(Supplied data)
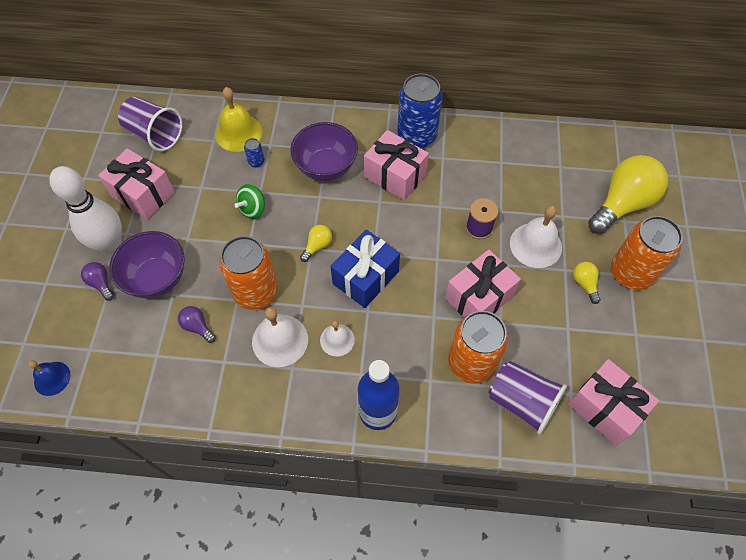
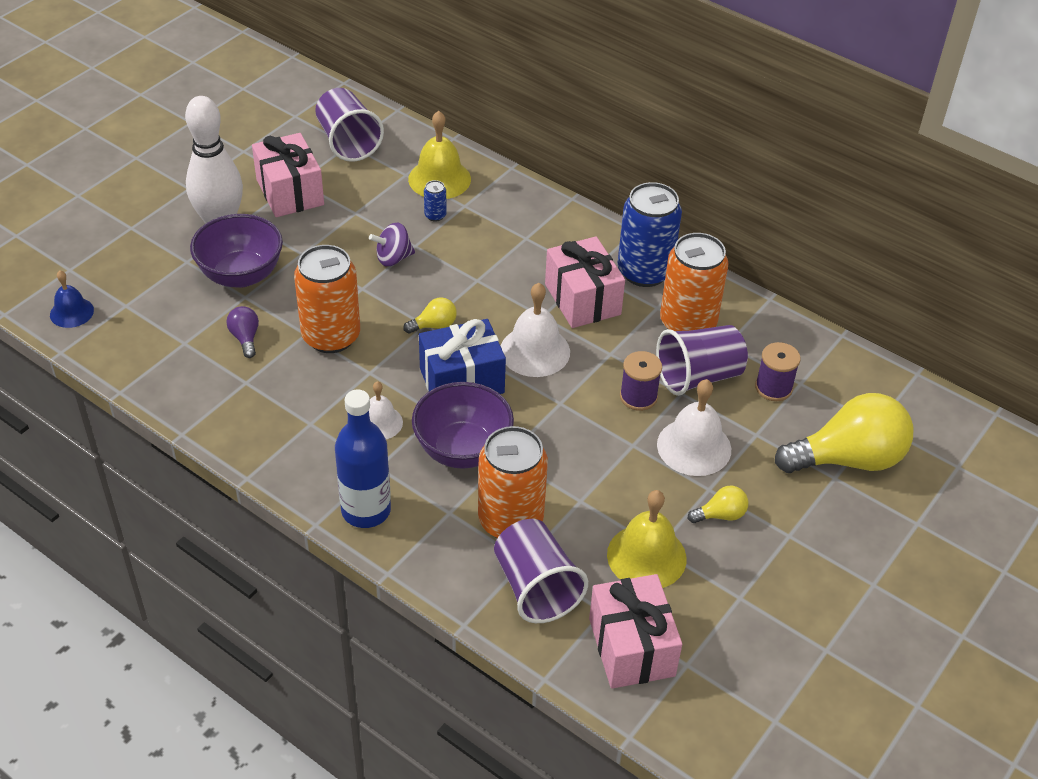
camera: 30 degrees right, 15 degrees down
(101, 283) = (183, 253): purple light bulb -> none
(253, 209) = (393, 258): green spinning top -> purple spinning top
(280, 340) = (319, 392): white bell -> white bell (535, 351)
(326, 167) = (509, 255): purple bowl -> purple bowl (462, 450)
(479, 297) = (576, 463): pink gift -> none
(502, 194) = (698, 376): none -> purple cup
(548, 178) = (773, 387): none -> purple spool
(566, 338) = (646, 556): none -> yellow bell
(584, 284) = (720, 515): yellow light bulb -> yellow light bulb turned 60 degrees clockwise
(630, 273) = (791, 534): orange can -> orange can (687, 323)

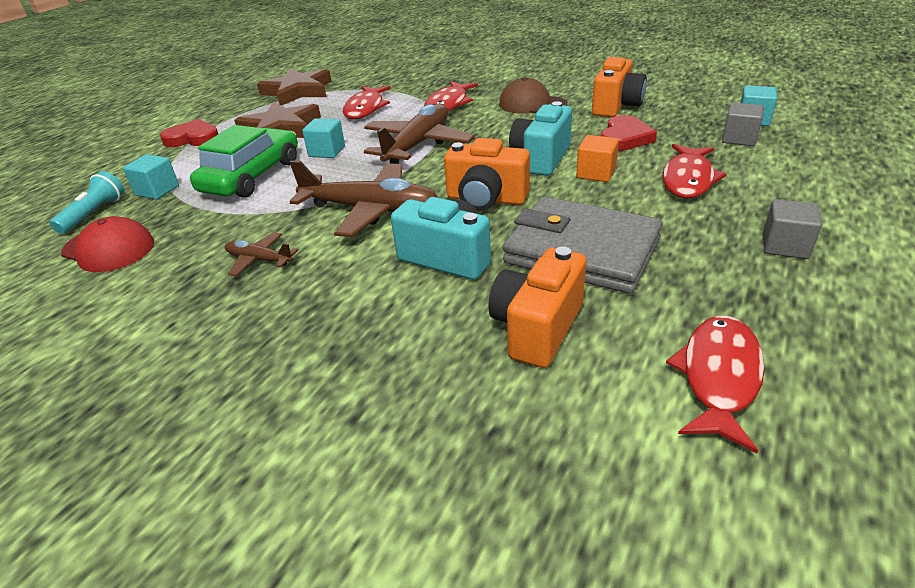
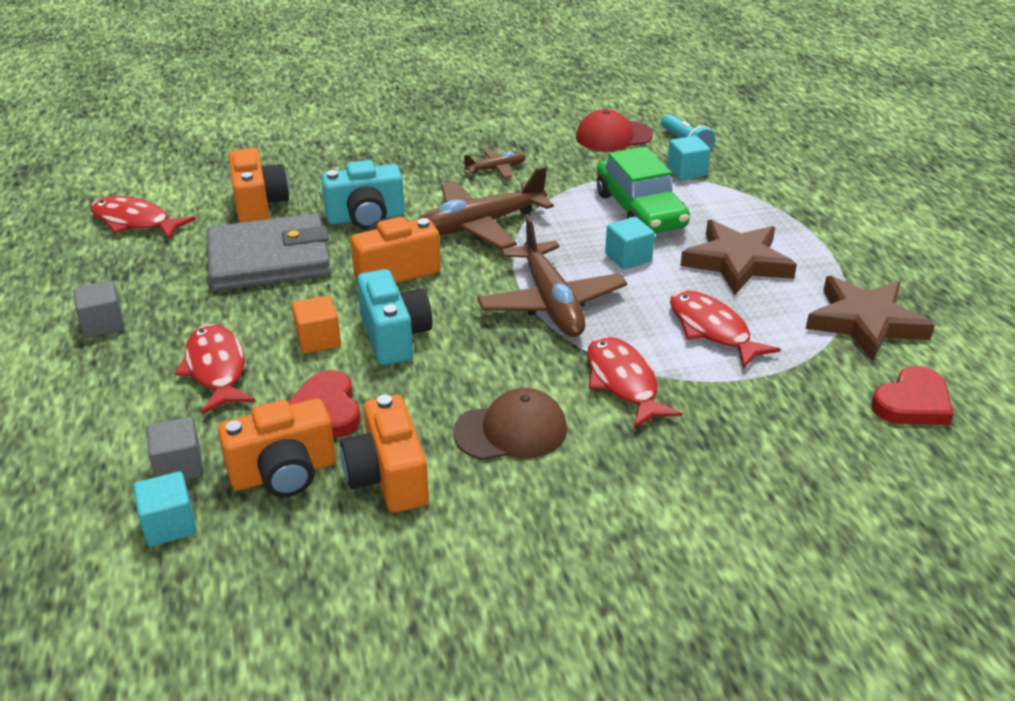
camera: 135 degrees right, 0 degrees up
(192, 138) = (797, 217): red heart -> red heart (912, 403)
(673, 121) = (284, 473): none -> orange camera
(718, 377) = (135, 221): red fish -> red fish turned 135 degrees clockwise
(End Supplied data)
→ What the exercise asks
Take the lines from the start of the entries through the line containing "camera: 135 degrees right, 0 degrees up" and set them down exactly, leaving out every picture.

→ Result of the exercise
camera: 30 degrees right, 15 degrees down
(101, 283) = (183, 253): purple light bulb -> none
(253, 209) = (393, 258): green spinning top -> purple spinning top
(280, 340) = (319, 392): white bell -> white bell (535, 351)
(326, 167) = (509, 255): purple bowl -> purple bowl (462, 450)
(479, 297) = (576, 463): pink gift -> none
(502, 194) = (698, 376): none -> purple cup
(548, 178) = (773, 387): none -> purple spool
(566, 338) = (646, 556): none -> yellow bell
(584, 284) = (720, 515): yellow light bulb -> yellow light bulb turned 60 degrees clockwise
(630, 273) = (791, 534): orange can -> orange can (687, 323)

camera: 135 degrees right, 0 degrees up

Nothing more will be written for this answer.